Task =>
Please restate every line below exactly, without any pictures.
--- START ---
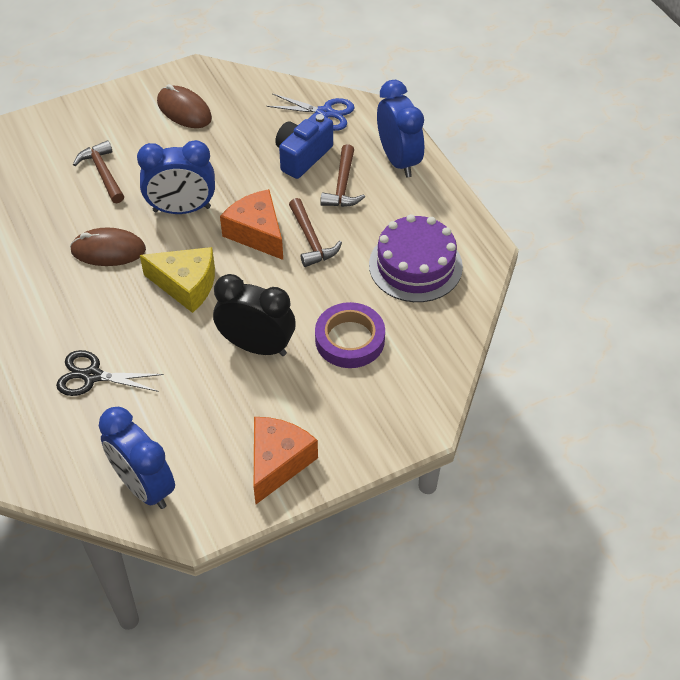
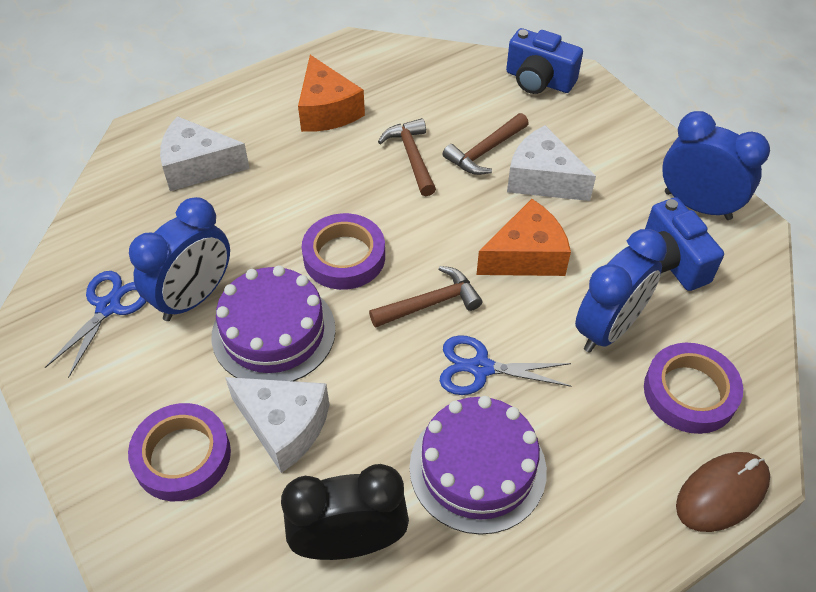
black scissors: 1 -> 0
blue camera: 1 -> 2
blue scissors: 1 -> 2
brown mouse: 2 -> 1
purple cake: 1 -> 2
purple tape: 1 -> 3
white cheese: 0 -> 3
yellow cheese: 1 -> 0

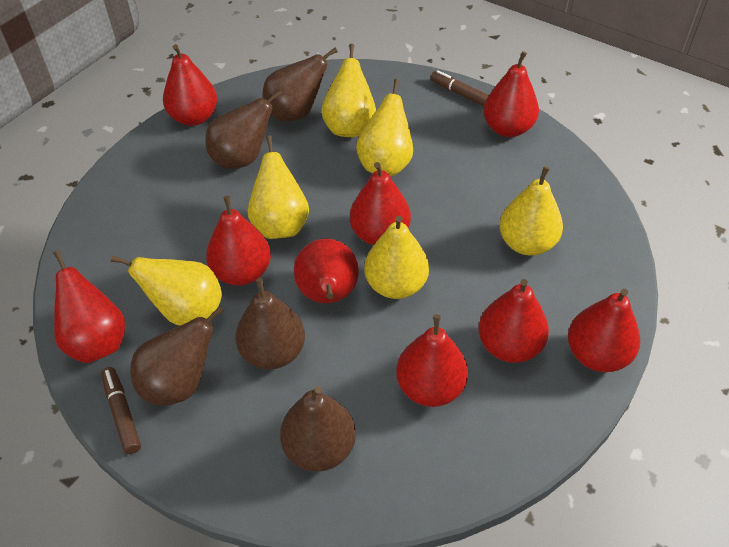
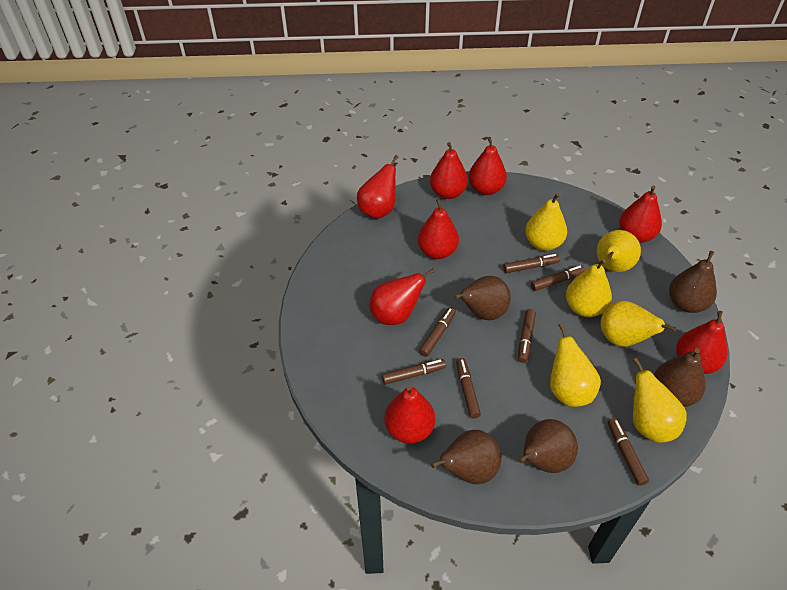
brown marker: 2 -> 7
red pear: 9 -> 8

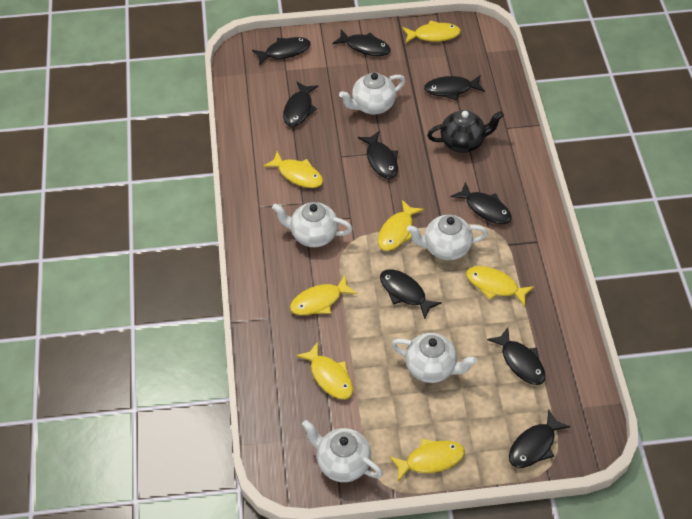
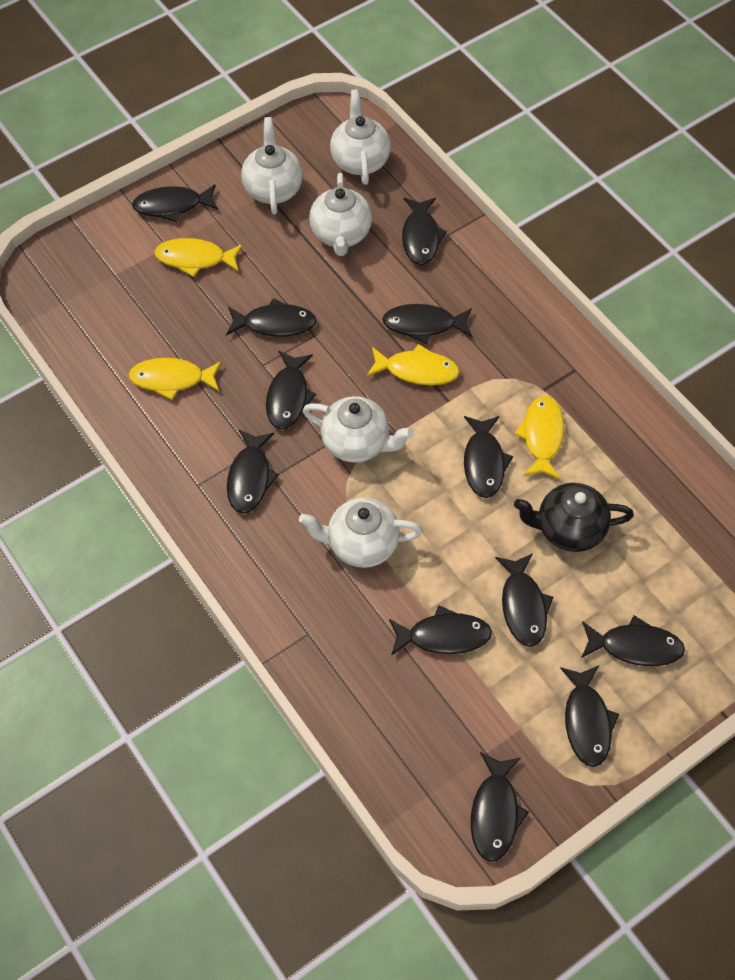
black fish: 9 -> 12
yellow fish: 7 -> 4

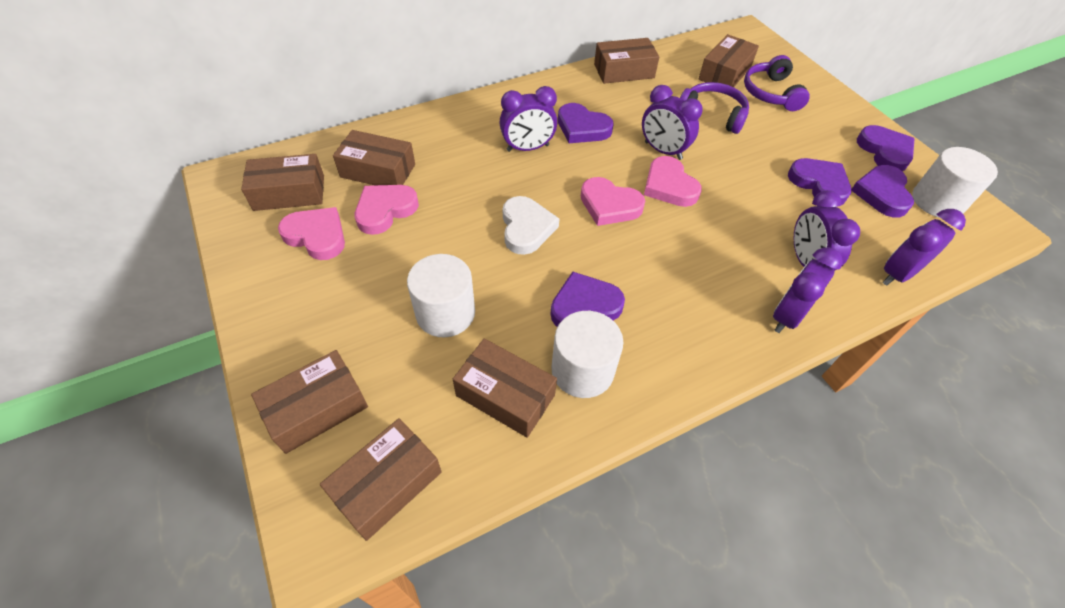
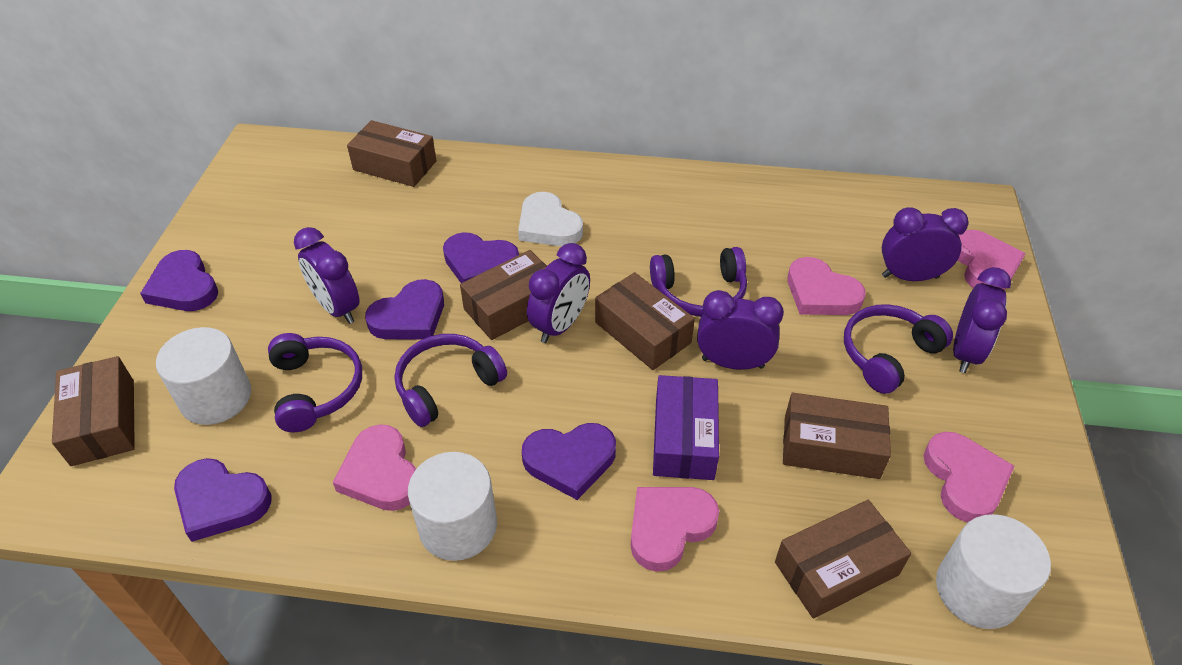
brown box: 7 -> 6
pink heart: 4 -> 5
purple box: 0 -> 1
purple headphones: 2 -> 4

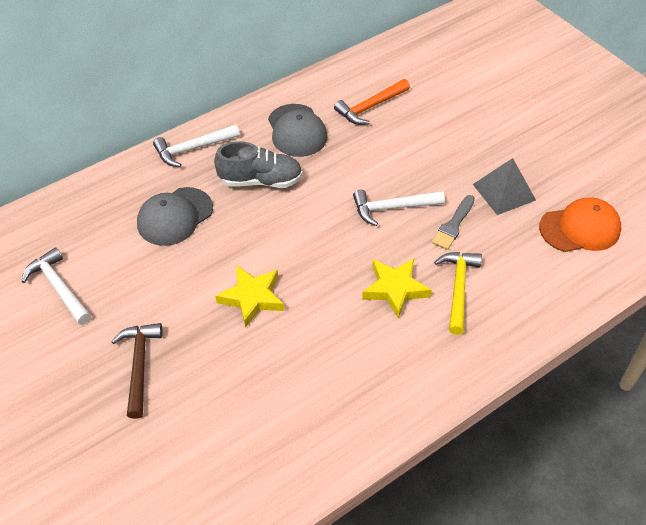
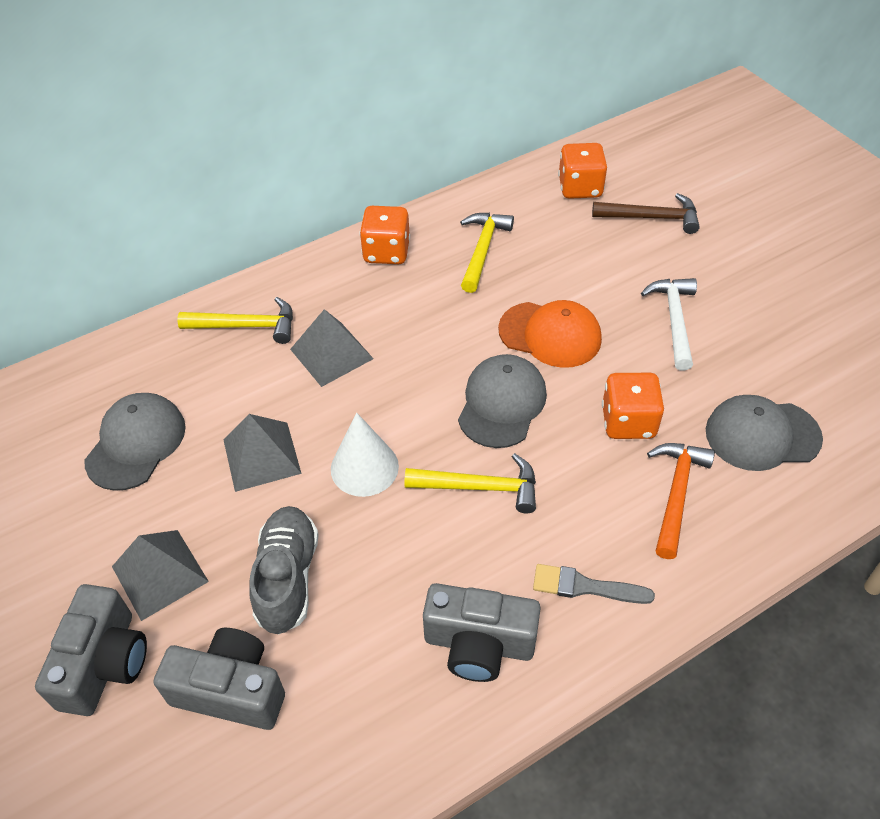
grey camera: 0 -> 3
grey cap: 2 -> 3
grey pyramid: 1 -> 3
orange dice: 0 -> 3
white cone: 0 -> 1
white hammer: 3 -> 1
yellow hammer: 1 -> 3
yellow star: 2 -> 0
--- END ---
Expected answer =>
black scissors: 1 -> 0
blue camera: 1 -> 2
blue scissors: 1 -> 2
brown mouse: 2 -> 1
purple cake: 1 -> 2
purple tape: 1 -> 3
white cheese: 0 -> 3
yellow cheese: 1 -> 0

brown marker: 2 -> 7
red pear: 9 -> 8

black fish: 9 -> 12
yellow fish: 7 -> 4

brown box: 7 -> 6
pink heart: 4 -> 5
purple box: 0 -> 1
purple headphones: 2 -> 4

grey camera: 0 -> 3
grey cap: 2 -> 3
grey pyramid: 1 -> 3
orange dice: 0 -> 3
white cone: 0 -> 1
white hammer: 3 -> 1
yellow hammer: 1 -> 3
yellow star: 2 -> 0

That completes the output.